== Segment start ==

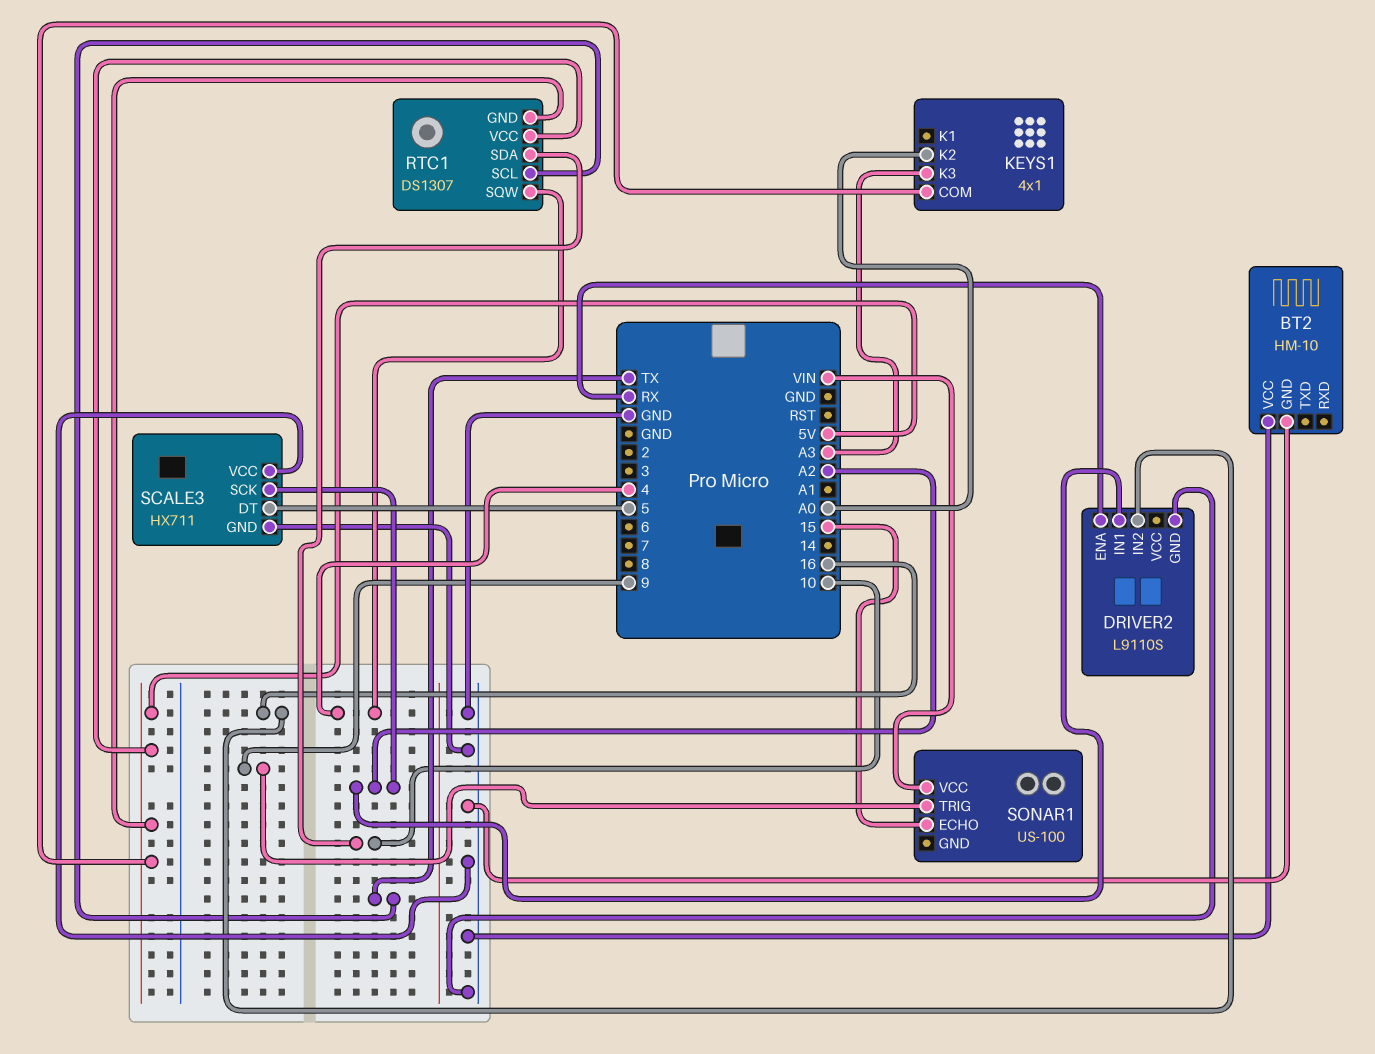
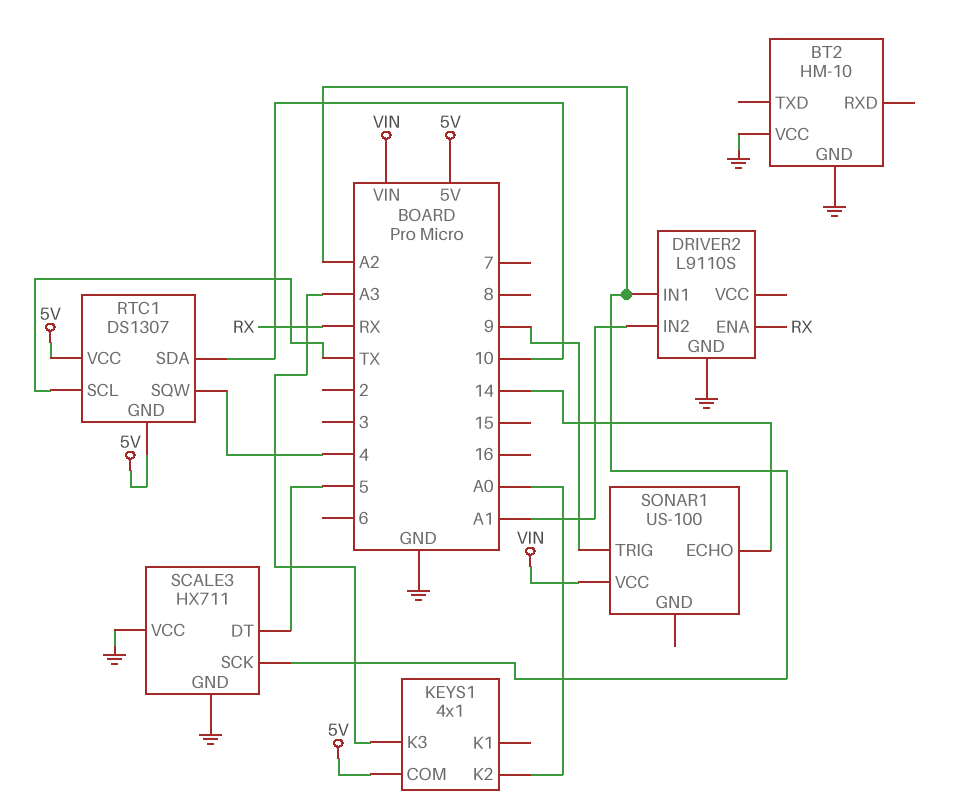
DRIVER2 pin IN2: 16 -> A1
SONAR1 pin ECHO: 15 -> 14

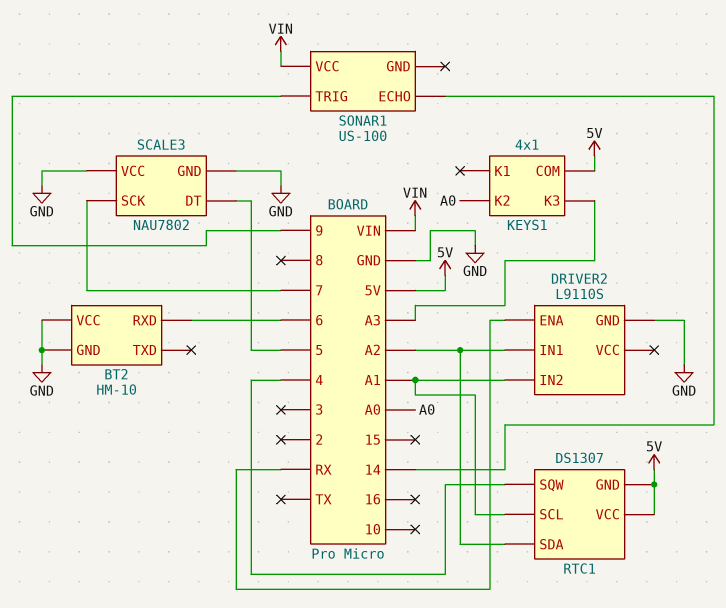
BT2 pin RXD: none -> 6
RTC1 pin SCL: TX -> A1
RTC1 pin SDA: 10 -> A2
SCALE3: HX711 -> NAU7802
SCALE3 pin SCK: A2 -> 7

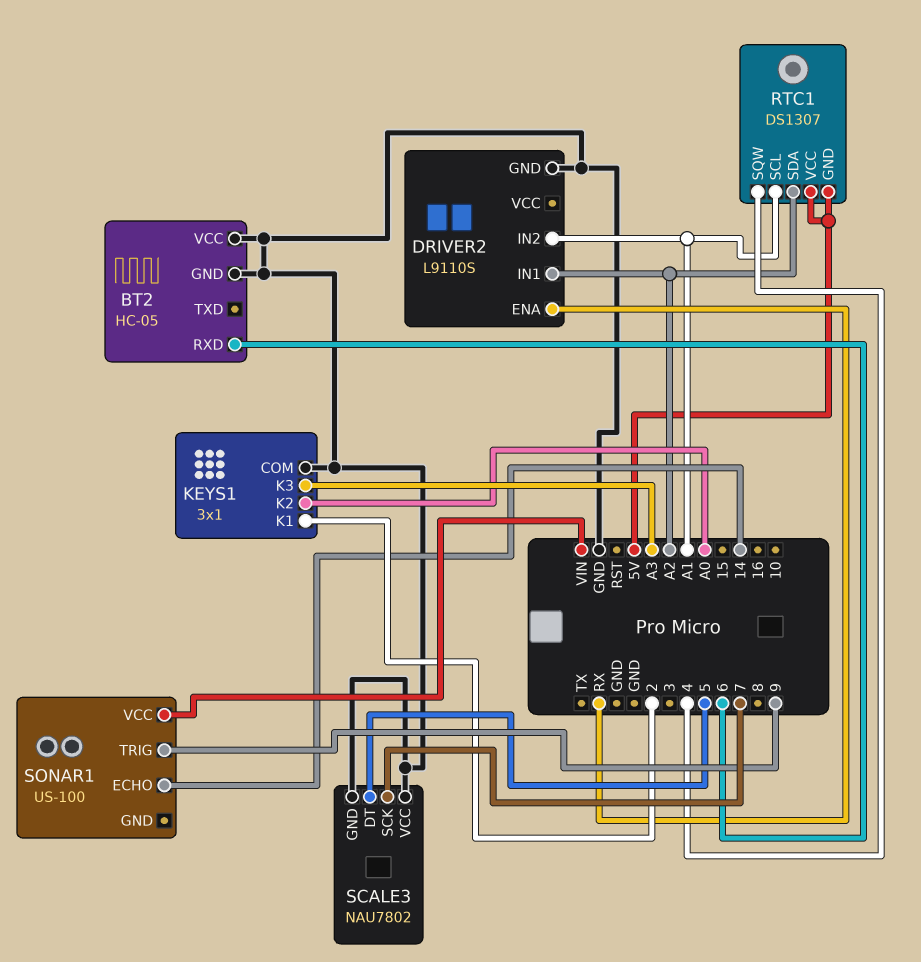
BT2: HM-10 -> HC-05
KEYS1: 4x1 -> 3x1
KEYS1 pin COM: 5V -> GND
KEYS1 pin K1: none -> 2

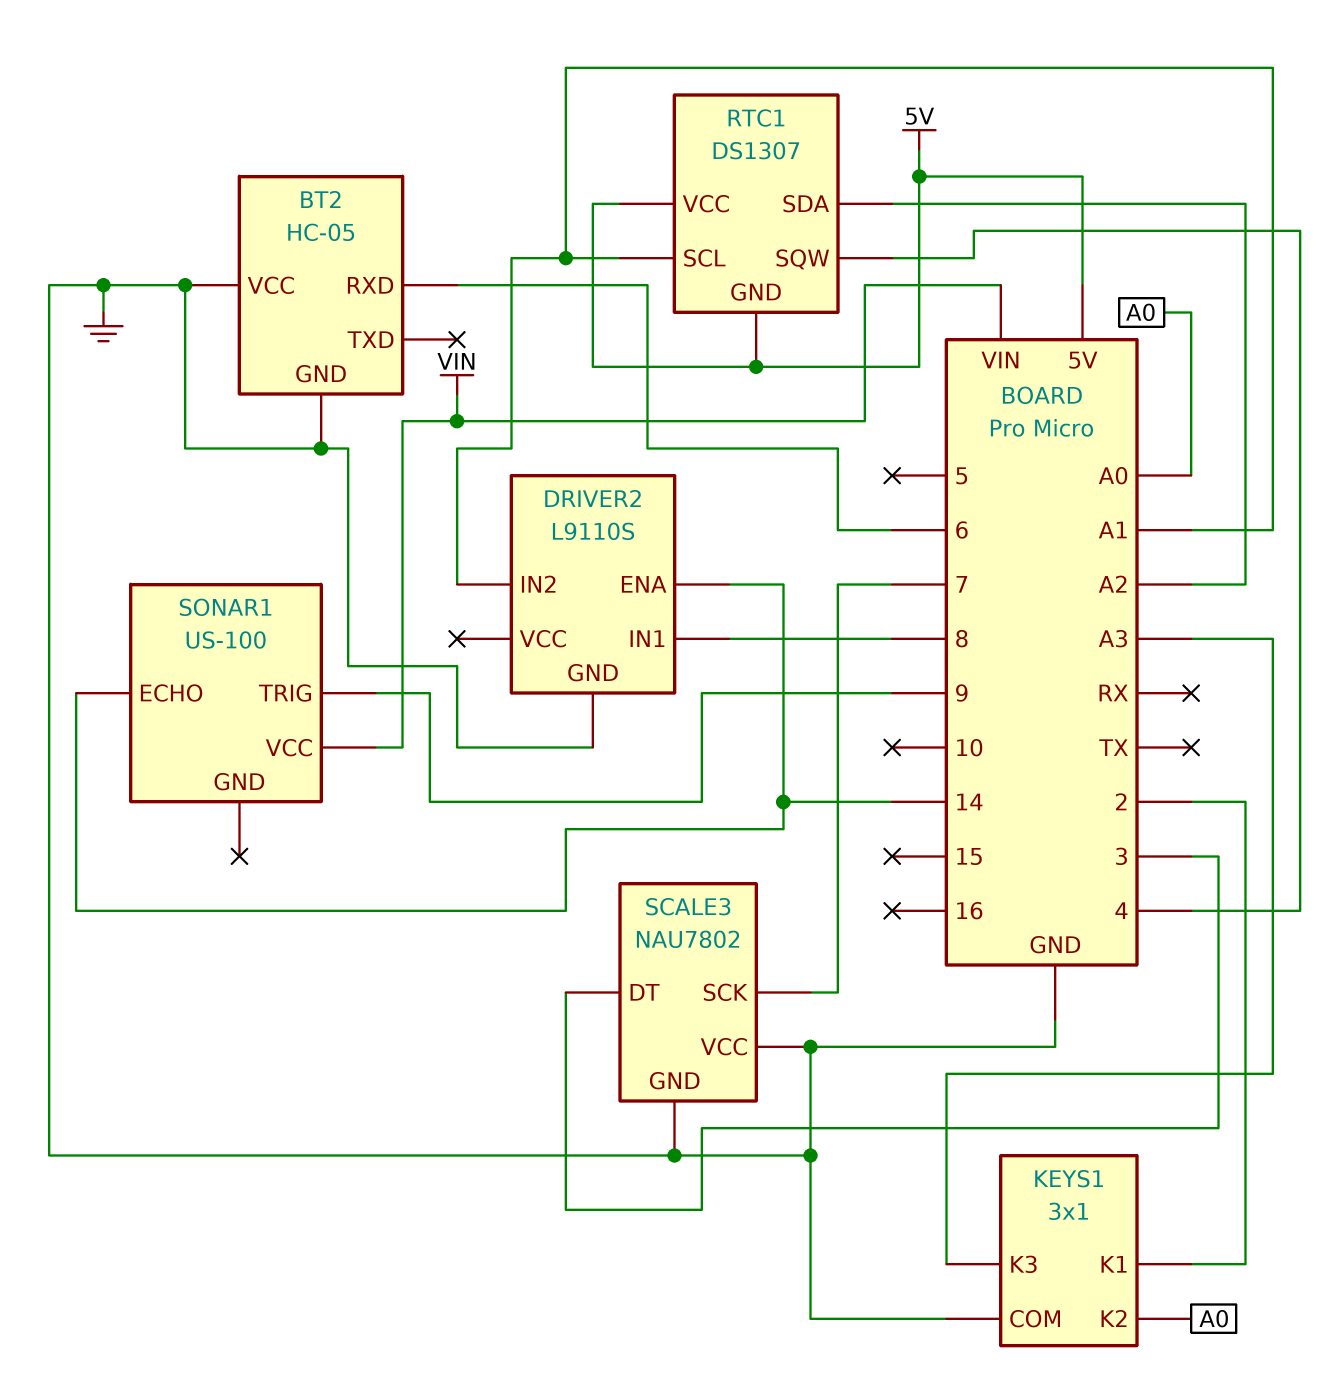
DRIVER2 pin ENA: RX -> 14
DRIVER2 pin IN1: A2 -> 8
SCALE3 pin DT: 5 -> 3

== Segment end ==

Task goal: In the copy, leave out the pictures and restate the records exactly.

Task answer:
DRIVER2 pin IN2: 16 -> A1
SONAR1 pin ECHO: 15 -> 14

BT2 pin RXD: none -> 6
RTC1 pin SCL: TX -> A1
RTC1 pin SDA: 10 -> A2
SCALE3: HX711 -> NAU7802
SCALE3 pin SCK: A2 -> 7

BT2: HM-10 -> HC-05
KEYS1: 4x1 -> 3x1
KEYS1 pin COM: 5V -> GND
KEYS1 pin K1: none -> 2

DRIVER2 pin ENA: RX -> 14
DRIVER2 pin IN1: A2 -> 8
SCALE3 pin DT: 5 -> 3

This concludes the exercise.